[RECORDS FOR THE EXERCISE — start]
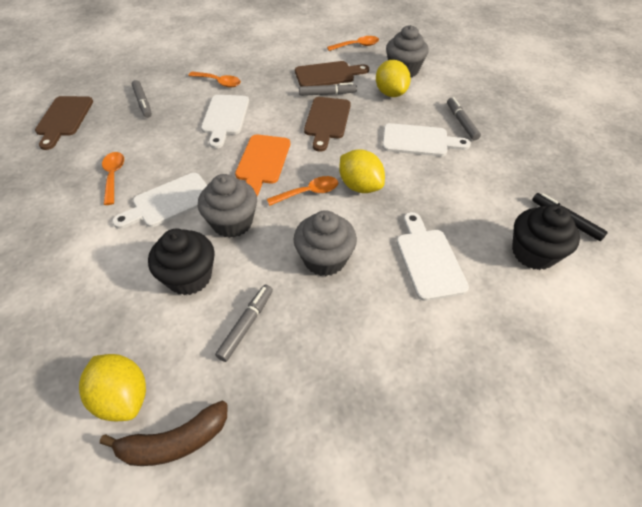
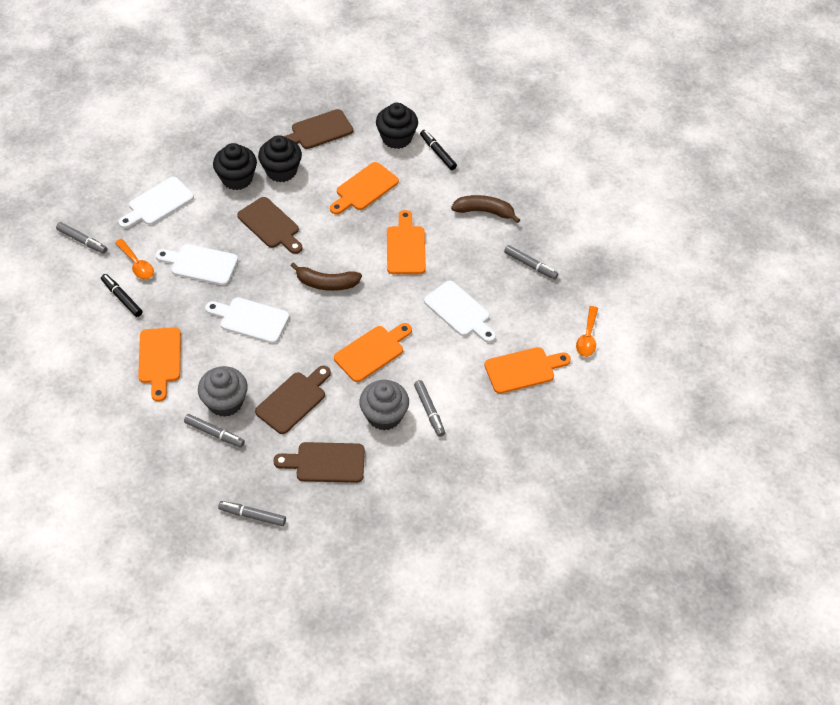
black cupcake: 2 -> 3
black marker: 1 -> 2
brown banana: 1 -> 2
brown cutting board: 3 -> 4
grey cupcake: 3 -> 2
grey marker: 4 -> 5
orange cutting board: 1 -> 5
orange spoon: 4 -> 2
yellow lemon: 3 -> 0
[RECORDS FOR THE EXERCISE — finish]
PROBLEM TO SOLVE |
A word-for-word restatement of the lines running from the one with "grey marker: 4 -> 5" to the last line of the records is the whole answer.

SOLUTION TO THIS EXERCISE |
grey marker: 4 -> 5
orange cutting board: 1 -> 5
orange spoon: 4 -> 2
yellow lemon: 3 -> 0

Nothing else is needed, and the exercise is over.